### Given data
□ □ □
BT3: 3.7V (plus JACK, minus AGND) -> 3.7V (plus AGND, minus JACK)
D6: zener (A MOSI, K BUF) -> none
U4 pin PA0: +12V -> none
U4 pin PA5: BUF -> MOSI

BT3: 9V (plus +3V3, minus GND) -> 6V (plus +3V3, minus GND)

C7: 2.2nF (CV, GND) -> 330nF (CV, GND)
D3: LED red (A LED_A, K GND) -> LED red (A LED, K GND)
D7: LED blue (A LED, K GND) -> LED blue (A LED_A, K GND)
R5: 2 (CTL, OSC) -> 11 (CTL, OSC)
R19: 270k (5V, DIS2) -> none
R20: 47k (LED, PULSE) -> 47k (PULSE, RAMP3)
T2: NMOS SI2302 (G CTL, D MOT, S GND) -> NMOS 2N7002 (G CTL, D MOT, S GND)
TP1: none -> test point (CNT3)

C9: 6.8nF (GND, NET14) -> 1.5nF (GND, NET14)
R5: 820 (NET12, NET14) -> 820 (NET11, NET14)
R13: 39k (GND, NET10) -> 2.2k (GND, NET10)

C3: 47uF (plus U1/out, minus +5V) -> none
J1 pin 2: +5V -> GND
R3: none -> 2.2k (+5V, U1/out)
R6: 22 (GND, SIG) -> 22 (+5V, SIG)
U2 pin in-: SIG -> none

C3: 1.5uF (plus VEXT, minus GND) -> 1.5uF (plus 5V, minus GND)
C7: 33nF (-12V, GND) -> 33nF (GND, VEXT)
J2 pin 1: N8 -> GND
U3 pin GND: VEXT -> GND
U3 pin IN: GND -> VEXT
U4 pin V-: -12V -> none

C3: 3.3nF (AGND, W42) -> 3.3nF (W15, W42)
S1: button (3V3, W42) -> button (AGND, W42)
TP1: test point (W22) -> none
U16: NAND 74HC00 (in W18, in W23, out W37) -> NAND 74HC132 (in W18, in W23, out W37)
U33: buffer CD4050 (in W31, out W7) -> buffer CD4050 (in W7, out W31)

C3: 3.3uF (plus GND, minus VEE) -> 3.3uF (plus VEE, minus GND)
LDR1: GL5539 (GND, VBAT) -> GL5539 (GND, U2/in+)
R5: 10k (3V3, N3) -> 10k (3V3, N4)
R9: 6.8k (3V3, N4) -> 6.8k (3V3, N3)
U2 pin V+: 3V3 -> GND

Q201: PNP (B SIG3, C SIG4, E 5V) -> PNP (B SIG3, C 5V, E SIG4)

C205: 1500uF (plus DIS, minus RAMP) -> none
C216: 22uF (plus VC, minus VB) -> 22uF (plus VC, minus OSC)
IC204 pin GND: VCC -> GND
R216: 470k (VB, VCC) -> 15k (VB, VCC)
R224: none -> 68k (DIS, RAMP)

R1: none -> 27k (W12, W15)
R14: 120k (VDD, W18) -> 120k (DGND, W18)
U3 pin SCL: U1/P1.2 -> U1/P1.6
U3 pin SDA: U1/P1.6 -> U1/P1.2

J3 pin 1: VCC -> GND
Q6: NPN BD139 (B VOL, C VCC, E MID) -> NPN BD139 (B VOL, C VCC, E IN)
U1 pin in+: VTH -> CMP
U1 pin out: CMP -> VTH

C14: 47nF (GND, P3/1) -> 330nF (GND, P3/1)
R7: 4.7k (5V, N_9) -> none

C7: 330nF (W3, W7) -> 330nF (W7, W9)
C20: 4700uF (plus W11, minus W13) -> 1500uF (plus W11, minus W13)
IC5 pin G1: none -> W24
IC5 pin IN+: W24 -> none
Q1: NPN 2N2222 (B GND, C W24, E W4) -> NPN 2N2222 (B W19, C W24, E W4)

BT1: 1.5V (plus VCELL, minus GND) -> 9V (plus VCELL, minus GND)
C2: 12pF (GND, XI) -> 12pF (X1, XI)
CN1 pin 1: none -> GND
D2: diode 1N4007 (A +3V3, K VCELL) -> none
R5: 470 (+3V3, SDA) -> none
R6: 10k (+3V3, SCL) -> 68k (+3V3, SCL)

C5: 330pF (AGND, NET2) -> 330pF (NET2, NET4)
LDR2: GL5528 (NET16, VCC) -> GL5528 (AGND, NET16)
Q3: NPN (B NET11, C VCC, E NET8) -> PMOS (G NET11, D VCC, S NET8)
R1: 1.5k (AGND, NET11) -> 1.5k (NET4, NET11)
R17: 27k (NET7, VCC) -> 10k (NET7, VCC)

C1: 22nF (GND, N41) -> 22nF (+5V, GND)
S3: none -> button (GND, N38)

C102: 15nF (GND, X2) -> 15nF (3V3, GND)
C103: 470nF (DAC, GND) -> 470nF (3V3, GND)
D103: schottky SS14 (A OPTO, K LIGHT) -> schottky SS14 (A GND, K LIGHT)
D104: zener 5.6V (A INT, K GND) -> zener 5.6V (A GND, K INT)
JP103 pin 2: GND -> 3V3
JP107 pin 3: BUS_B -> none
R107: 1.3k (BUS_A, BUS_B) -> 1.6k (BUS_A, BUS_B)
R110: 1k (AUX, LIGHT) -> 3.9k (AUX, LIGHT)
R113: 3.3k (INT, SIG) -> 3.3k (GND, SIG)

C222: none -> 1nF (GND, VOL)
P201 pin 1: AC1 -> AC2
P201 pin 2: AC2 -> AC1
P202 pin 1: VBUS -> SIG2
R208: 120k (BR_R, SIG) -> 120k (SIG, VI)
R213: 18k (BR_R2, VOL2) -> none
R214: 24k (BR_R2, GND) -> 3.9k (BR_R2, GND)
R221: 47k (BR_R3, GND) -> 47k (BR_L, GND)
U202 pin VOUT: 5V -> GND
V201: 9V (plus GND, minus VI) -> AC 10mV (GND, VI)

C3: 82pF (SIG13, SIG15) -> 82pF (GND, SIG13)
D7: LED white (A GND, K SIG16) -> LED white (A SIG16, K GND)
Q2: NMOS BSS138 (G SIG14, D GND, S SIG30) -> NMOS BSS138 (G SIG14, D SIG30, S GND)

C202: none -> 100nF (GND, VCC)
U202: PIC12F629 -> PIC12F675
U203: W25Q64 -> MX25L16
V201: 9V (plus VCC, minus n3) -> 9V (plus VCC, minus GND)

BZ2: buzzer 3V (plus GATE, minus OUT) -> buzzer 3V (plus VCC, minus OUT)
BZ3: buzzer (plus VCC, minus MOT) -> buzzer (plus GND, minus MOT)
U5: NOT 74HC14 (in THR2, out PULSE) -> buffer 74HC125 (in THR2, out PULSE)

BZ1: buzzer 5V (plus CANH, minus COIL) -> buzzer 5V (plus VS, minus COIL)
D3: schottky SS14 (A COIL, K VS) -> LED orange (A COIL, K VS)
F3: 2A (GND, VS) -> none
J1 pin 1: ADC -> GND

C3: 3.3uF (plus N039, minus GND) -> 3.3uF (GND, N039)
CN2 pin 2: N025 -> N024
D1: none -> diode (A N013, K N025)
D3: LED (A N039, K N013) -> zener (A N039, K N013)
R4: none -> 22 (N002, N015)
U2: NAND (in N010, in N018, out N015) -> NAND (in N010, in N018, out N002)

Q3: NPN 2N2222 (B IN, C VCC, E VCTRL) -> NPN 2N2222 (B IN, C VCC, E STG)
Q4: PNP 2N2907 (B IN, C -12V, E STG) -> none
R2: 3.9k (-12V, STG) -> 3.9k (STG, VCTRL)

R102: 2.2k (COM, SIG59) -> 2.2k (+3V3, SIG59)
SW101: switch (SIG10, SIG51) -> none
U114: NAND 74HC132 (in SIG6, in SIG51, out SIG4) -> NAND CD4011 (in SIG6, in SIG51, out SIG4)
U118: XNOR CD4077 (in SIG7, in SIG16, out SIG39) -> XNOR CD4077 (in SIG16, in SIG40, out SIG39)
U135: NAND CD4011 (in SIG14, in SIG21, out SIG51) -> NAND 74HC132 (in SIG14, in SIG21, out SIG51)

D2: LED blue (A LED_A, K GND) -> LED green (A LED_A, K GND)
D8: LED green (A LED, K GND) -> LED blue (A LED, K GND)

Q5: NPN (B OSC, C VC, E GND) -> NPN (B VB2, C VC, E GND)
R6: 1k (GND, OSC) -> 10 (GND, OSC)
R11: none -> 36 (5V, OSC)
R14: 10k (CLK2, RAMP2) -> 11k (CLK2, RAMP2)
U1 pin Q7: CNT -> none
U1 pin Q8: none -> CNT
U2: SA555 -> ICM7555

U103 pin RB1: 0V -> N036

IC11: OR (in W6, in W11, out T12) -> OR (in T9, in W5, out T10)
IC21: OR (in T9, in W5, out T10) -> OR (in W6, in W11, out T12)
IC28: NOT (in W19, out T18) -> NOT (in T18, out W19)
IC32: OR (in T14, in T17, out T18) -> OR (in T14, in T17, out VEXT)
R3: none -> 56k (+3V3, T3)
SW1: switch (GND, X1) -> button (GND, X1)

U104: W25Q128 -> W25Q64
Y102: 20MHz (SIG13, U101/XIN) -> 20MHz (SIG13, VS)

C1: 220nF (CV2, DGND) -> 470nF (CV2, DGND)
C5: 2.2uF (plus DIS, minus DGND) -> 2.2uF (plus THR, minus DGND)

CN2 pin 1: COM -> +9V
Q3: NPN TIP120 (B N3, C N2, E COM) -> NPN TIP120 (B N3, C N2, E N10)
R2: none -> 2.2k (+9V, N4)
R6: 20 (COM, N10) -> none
□ □ □
### Try it
Write out exactly, please, the lines beginning at the start of the material and ending with the line that holds "R216: 470k (VB, VCC) -> 15k (VB, VCC)", both included.

### Answer below
BT3: 3.7V (plus JACK, minus AGND) -> 3.7V (plus AGND, minus JACK)
D6: zener (A MOSI, K BUF) -> none
U4 pin PA0: +12V -> none
U4 pin PA5: BUF -> MOSI

BT3: 9V (plus +3V3, minus GND) -> 6V (plus +3V3, minus GND)

C7: 2.2nF (CV, GND) -> 330nF (CV, GND)
D3: LED red (A LED_A, K GND) -> LED red (A LED, K GND)
D7: LED blue (A LED, K GND) -> LED blue (A LED_A, K GND)
R5: 2 (CTL, OSC) -> 11 (CTL, OSC)
R19: 270k (5V, DIS2) -> none
R20: 47k (LED, PULSE) -> 47k (PULSE, RAMP3)
T2: NMOS SI2302 (G CTL, D MOT, S GND) -> NMOS 2N7002 (G CTL, D MOT, S GND)
TP1: none -> test point (CNT3)

C9: 6.8nF (GND, NET14) -> 1.5nF (GND, NET14)
R5: 820 (NET12, NET14) -> 820 (NET11, NET14)
R13: 39k (GND, NET10) -> 2.2k (GND, NET10)

C3: 47uF (plus U1/out, minus +5V) -> none
J1 pin 2: +5V -> GND
R3: none -> 2.2k (+5V, U1/out)
R6: 22 (GND, SIG) -> 22 (+5V, SIG)
U2 pin in-: SIG -> none

C3: 1.5uF (plus VEXT, minus GND) -> 1.5uF (plus 5V, minus GND)
C7: 33nF (-12V, GND) -> 33nF (GND, VEXT)
J2 pin 1: N8 -> GND
U3 pin GND: VEXT -> GND
U3 pin IN: GND -> VEXT
U4 pin V-: -12V -> none

C3: 3.3nF (AGND, W42) -> 3.3nF (W15, W42)
S1: button (3V3, W42) -> button (AGND, W42)
TP1: test point (W22) -> none
U16: NAND 74HC00 (in W18, in W23, out W37) -> NAND 74HC132 (in W18, in W23, out W37)
U33: buffer CD4050 (in W31, out W7) -> buffer CD4050 (in W7, out W31)

C3: 3.3uF (plus GND, minus VEE) -> 3.3uF (plus VEE, minus GND)
LDR1: GL5539 (GND, VBAT) -> GL5539 (GND, U2/in+)
R5: 10k (3V3, N3) -> 10k (3V3, N4)
R9: 6.8k (3V3, N4) -> 6.8k (3V3, N3)
U2 pin V+: 3V3 -> GND

Q201: PNP (B SIG3, C SIG4, E 5V) -> PNP (B SIG3, C 5V, E SIG4)

C205: 1500uF (plus DIS, minus RAMP) -> none
C216: 22uF (plus VC, minus VB) -> 22uF (plus VC, minus OSC)
IC204 pin GND: VCC -> GND
R216: 470k (VB, VCC) -> 15k (VB, VCC)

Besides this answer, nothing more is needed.